EXERCISE BRIEF: Please print the entries below exactly, from the line with "<234 501> x0.44" through the line with "(teal) <291 450>", including both of those lines and leaving out all others.

PROVIDED DATA:

<<<<

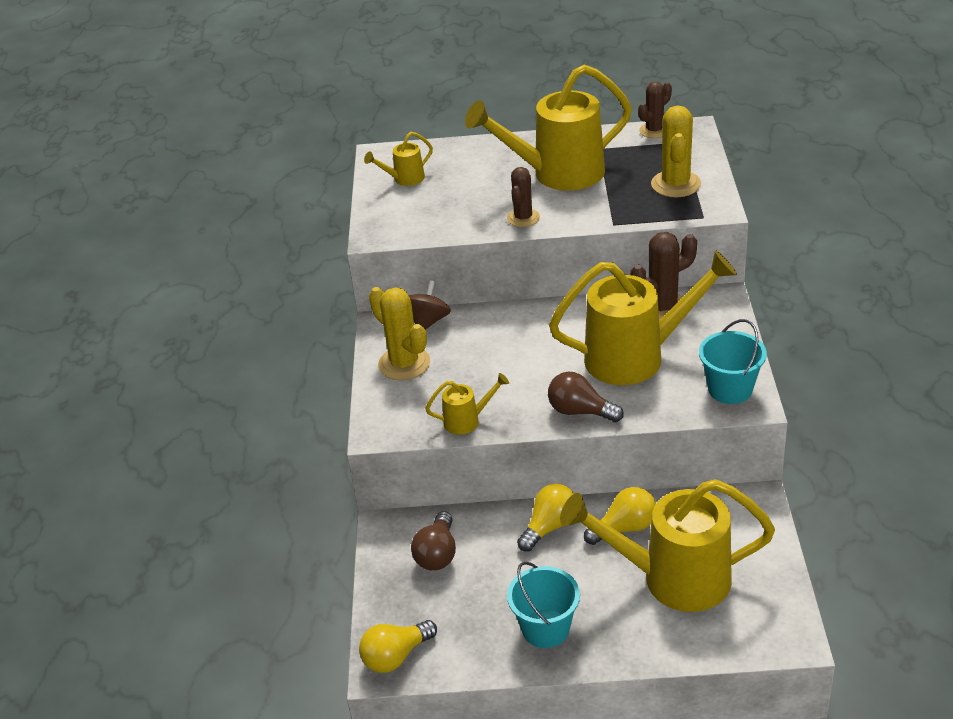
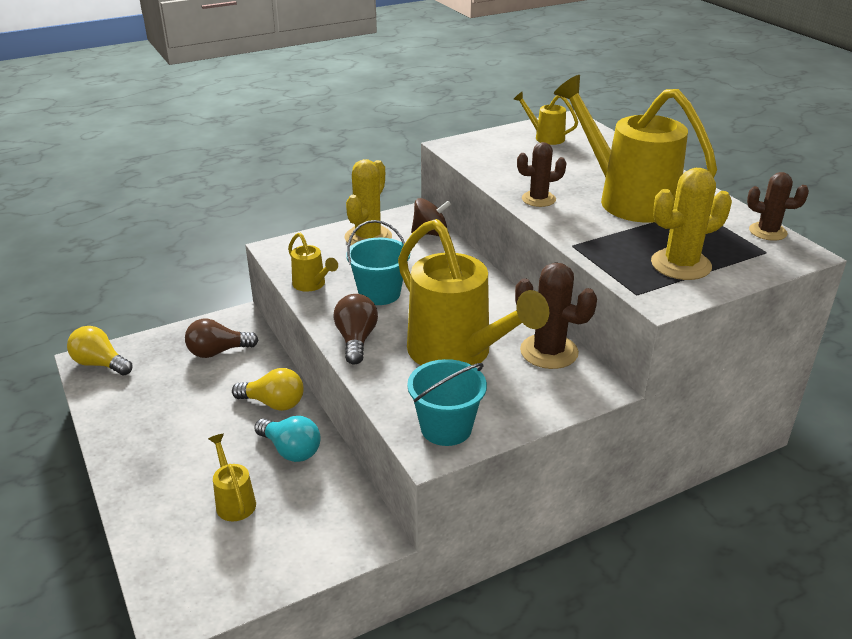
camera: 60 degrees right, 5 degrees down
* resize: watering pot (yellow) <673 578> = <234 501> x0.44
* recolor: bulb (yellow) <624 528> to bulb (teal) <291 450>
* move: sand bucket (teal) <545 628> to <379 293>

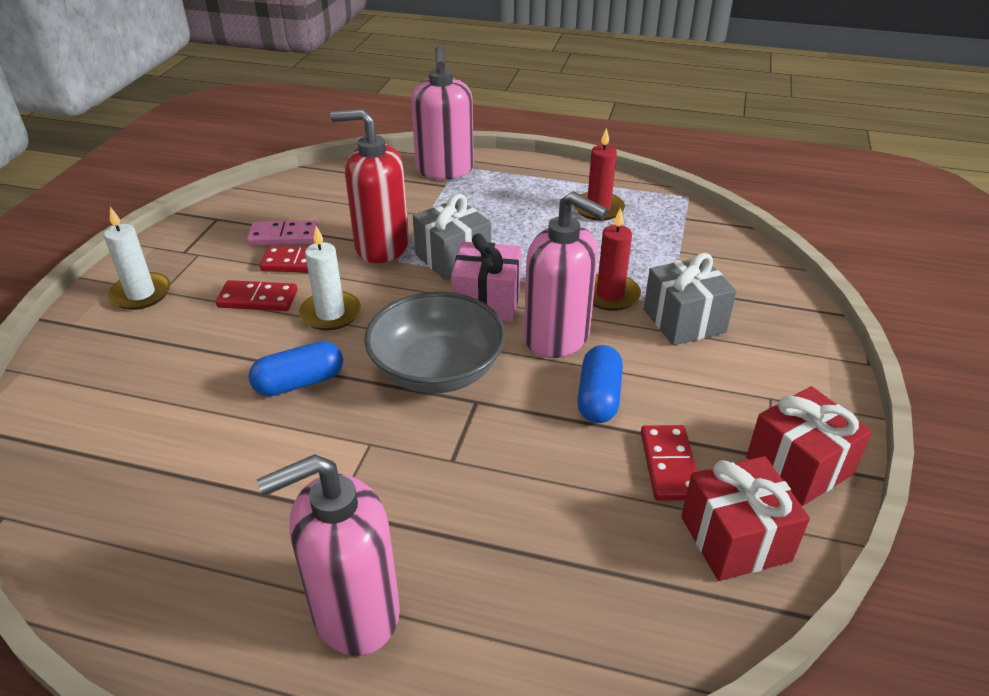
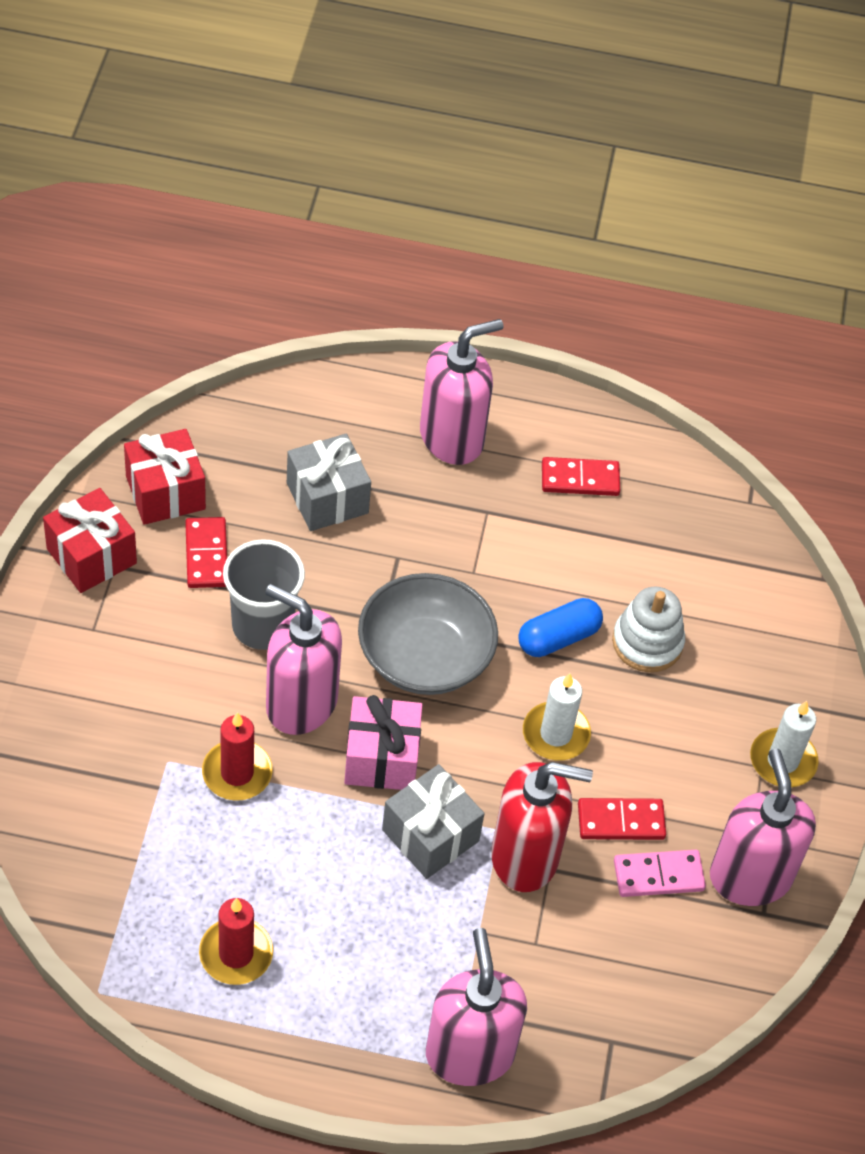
camera: 170 degrees right, 15 degrees up
* move: present (ash-grey) <684 321> to <327 498>
* move: domino tile (scarlet) <258 299> to <580 479>
* replace: capsule (royal blue) <599 397> to beaker (ash-grey) <262 626>
* insert: ring stacker (white) <647 642>
* insert: soap pump (rosy) <750 876>

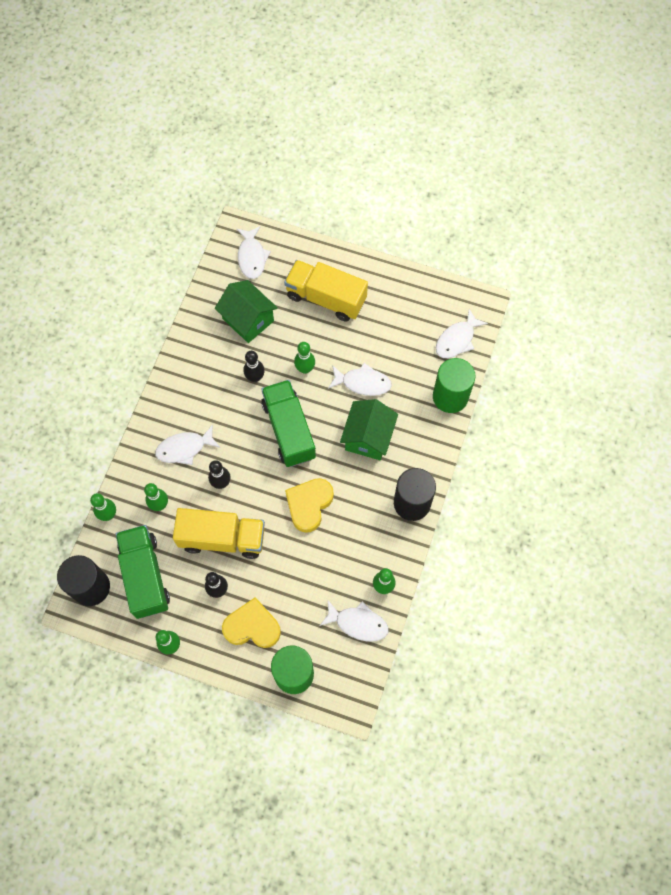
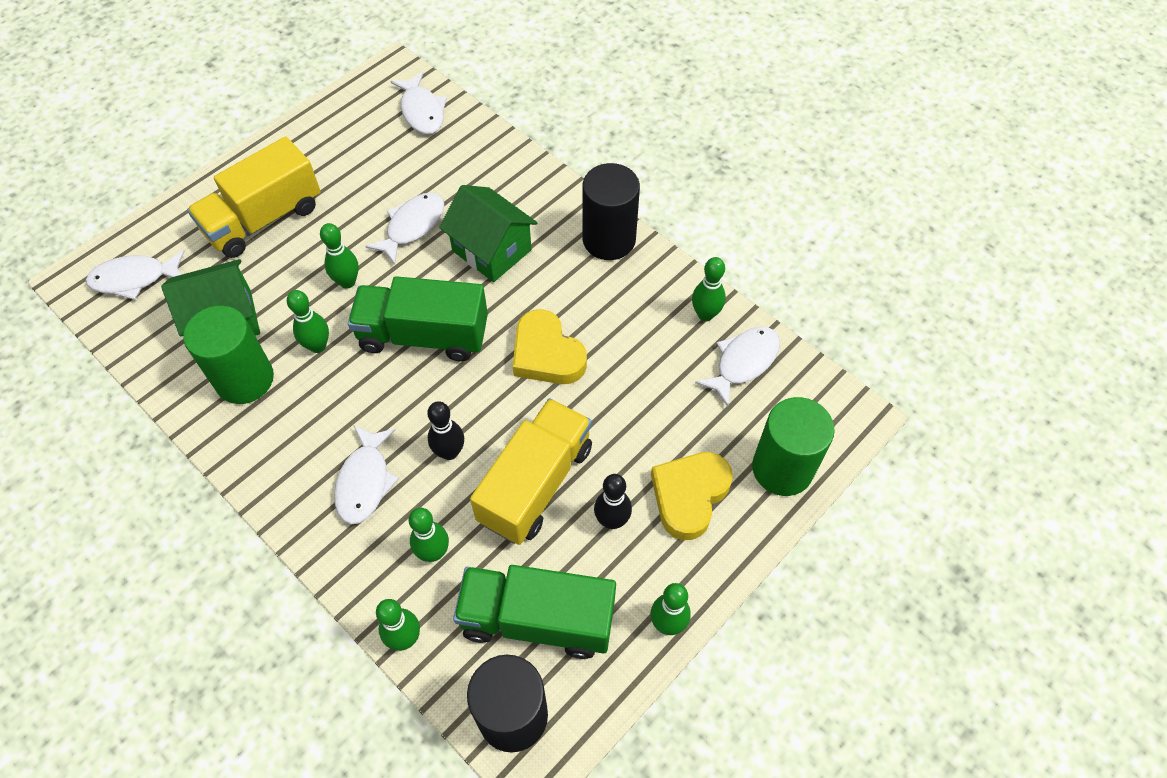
camera: 65 degrees left, 10 degrees down
* rotate: toy fish (white) <252 257> = <134 279> 150 degrees clockwise
* recolor: skittle (ebony) <255 377> to skittle (leaf-green) <318 346>
* move: cylinder shape (leaf-green) <450 397> to <244 379>

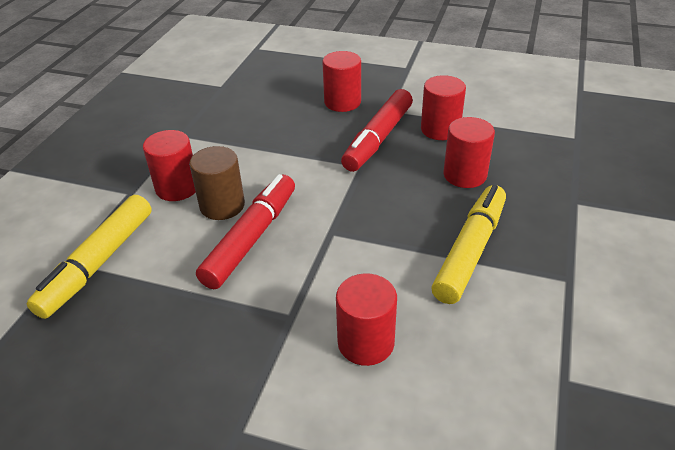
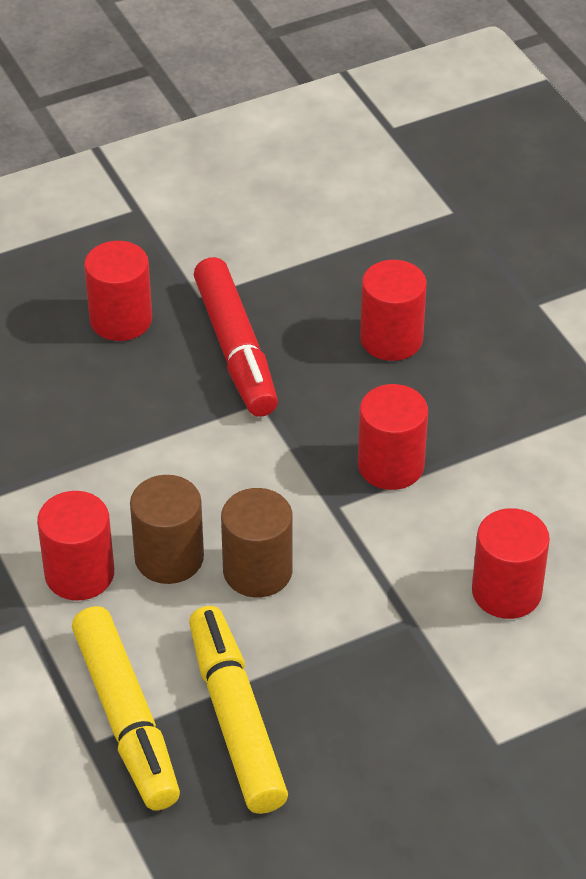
camera: 45 degrees left, 5 degrees up
* move: cylinder shape (scarlet) <440 129> to <391 466>
* replace: felt pen (scarlet) <251 238> to cylinder shape (dark brown) <257 571>
* move: felt pen (yellow) <470 251> to <235 719>

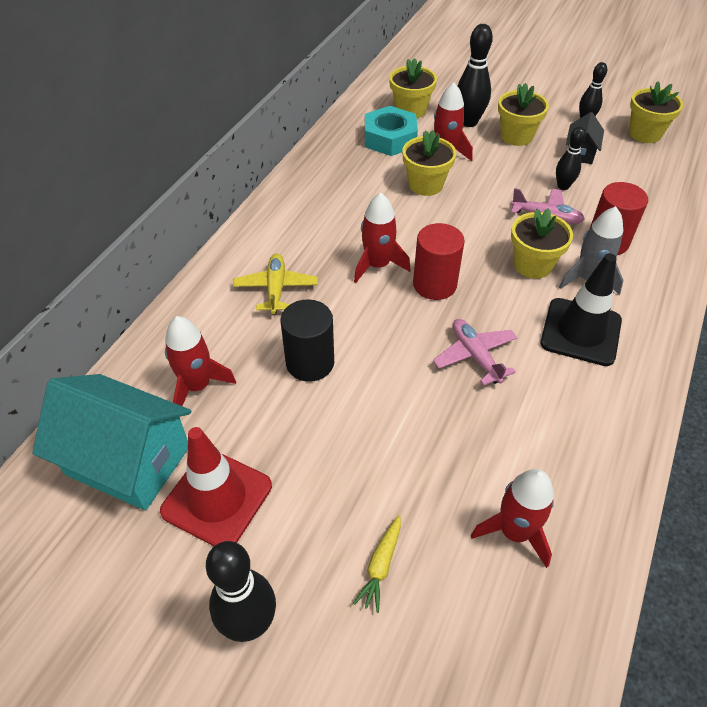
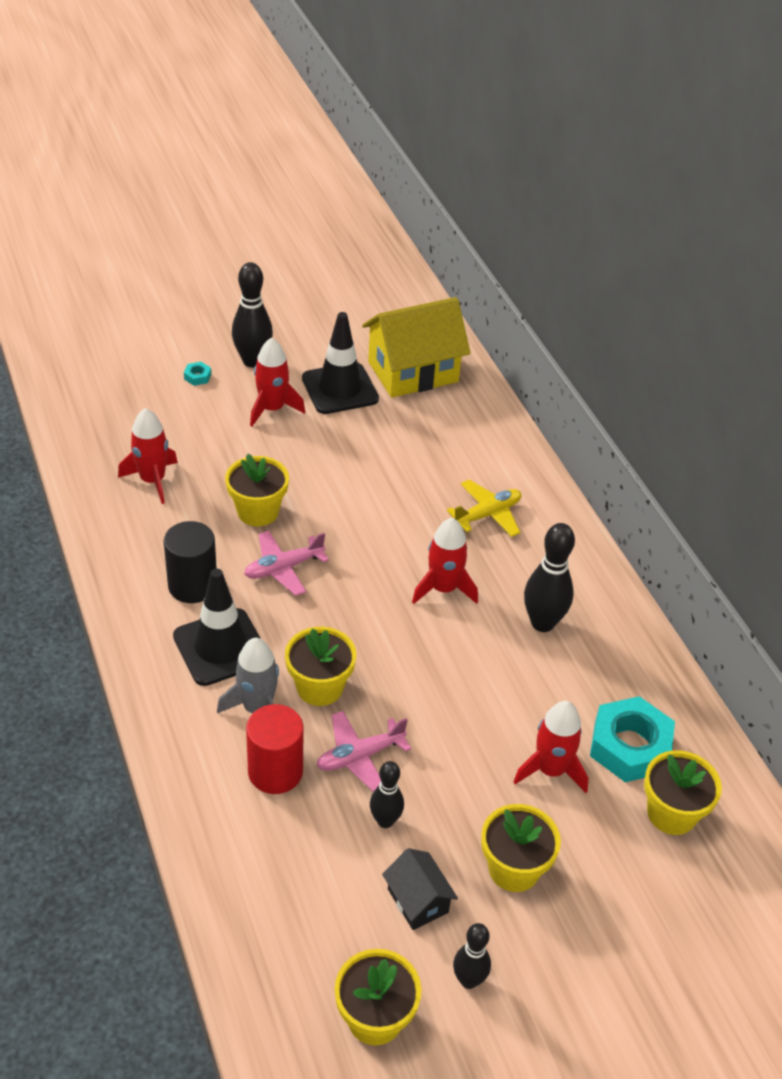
camera: 130 degrees right, 5 degrees down
* move: skittle (ebony) <469 122> to <542 623>
* move: potted plant (yellow) <425 185> to <258 511>
* delete: cylinder shape (scarlet) <434 284>
* rotate: toy plane (yellow) <276 289> = <487 514> 75 degrees counterclockwise
* move: cylinder shape (ebony) <310 362> to <192 585>
* move: rocket (scarlet) <197 386> to <272 409>
* rotate: toy plane (rosy) <475 356> = <283 568> 135 degrees clockwise
* recolor: toy house (teal) <128 460> to toy house (yellow) <413 372>
* recolor: safety cone (scarlet) <217 498> to safety cone (ebony) <340 389>
* delete: root vegetable (yellow) <381 566>
* insert: hex nut (teal) <197 377>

>>>>

ANSWER BELOW:
* resize: watering pot (yellow) <673 578> = <234 501> x0.44
* recolor: bulb (yellow) <624 528> to bulb (teal) <291 450>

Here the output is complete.